_Brief:_
Return each line of the records below that contains the word "orange".

_Task data:_

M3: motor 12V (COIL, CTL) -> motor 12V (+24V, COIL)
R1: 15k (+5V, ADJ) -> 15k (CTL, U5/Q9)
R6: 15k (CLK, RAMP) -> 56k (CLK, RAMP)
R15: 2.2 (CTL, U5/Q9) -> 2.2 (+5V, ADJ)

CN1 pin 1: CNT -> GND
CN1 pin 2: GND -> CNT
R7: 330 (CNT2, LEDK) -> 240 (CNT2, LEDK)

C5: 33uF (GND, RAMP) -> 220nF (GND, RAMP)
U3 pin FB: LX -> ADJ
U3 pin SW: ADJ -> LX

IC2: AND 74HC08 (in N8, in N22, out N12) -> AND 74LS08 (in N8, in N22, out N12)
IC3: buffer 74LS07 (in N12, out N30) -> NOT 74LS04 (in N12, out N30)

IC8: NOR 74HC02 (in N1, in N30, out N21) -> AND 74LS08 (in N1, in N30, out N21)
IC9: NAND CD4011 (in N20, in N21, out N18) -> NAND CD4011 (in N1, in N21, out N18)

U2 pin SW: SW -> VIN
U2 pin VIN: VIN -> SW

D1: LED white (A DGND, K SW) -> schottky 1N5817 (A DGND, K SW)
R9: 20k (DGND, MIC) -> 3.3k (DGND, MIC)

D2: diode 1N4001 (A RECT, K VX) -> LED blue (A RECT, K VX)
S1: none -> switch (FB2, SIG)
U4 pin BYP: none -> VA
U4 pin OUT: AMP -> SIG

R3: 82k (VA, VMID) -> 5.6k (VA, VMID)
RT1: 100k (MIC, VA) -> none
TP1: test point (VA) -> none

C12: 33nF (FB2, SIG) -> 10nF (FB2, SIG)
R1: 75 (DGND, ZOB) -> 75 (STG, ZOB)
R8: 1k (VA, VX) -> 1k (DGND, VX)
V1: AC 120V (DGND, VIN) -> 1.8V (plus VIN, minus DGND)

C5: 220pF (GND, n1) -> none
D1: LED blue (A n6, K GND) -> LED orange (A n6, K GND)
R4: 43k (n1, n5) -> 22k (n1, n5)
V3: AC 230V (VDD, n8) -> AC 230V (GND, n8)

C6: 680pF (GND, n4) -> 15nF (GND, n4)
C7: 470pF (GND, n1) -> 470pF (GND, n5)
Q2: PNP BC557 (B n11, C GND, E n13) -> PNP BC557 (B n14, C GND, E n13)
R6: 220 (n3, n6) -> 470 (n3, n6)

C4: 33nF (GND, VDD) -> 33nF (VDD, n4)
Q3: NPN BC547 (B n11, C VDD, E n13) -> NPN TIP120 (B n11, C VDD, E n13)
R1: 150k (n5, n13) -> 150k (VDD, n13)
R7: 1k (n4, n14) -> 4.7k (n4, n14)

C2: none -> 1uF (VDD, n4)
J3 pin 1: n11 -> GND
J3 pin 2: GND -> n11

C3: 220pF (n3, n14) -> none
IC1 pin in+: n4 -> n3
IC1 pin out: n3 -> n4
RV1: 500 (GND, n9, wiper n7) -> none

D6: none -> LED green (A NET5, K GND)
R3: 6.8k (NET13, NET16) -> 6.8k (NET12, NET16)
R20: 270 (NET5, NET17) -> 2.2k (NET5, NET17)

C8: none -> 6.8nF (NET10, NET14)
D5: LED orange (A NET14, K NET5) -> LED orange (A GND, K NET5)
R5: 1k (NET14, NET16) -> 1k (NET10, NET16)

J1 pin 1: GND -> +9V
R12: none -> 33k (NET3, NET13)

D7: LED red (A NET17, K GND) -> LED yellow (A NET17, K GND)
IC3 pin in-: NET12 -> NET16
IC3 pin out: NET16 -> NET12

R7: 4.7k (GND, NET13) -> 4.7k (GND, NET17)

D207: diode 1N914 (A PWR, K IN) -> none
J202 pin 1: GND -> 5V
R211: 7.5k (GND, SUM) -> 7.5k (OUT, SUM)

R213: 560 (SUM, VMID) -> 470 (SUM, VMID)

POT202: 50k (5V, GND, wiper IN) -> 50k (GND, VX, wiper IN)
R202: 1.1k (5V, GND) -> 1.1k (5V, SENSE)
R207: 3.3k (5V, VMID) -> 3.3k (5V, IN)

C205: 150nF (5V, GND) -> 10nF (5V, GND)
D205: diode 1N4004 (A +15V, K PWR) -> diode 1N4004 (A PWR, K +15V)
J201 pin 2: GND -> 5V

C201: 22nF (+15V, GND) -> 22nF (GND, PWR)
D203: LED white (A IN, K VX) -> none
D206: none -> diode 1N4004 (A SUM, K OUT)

_Exercise response:_
D1: LED blue (A n6, K GND) -> LED orange (A n6, K GND)
D5: LED orange (A NET14, K NET5) -> LED orange (A GND, K NET5)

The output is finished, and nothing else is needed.